Action item => Return the listing exactly. Keep no pictures.

Data shown =>
=== Begin Enclosure ===

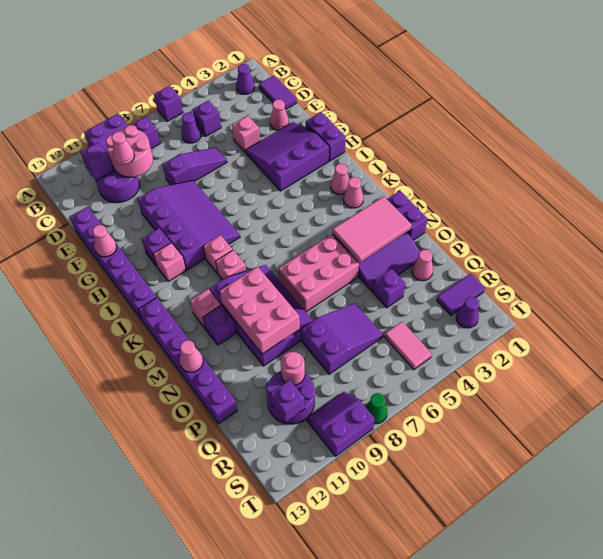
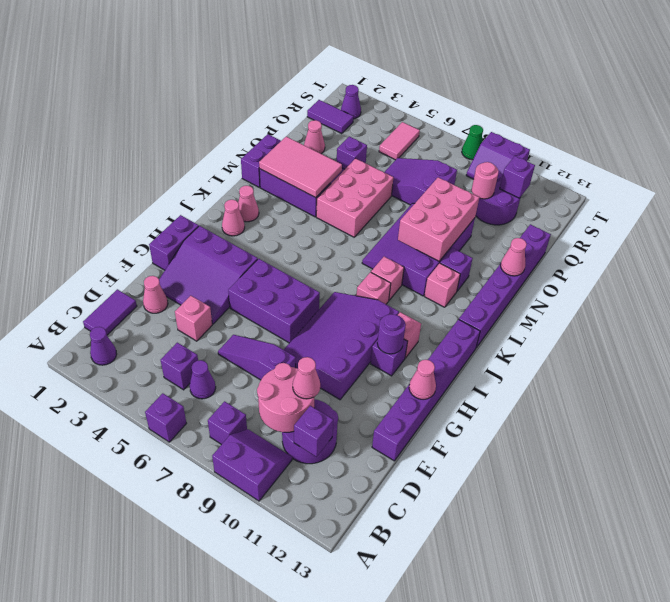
none -> purple brick G5:H7 level 1
none -> purple round brick H11 level 2
pink brick M5:N7 level 1 -> pink brick M5:O6 level 1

=== End Enclosure ===

Result =>
none -> purple brick G5:H7 level 1
none -> purple round brick H11 level 2
pink brick M5:N7 level 1 -> pink brick M5:O6 level 1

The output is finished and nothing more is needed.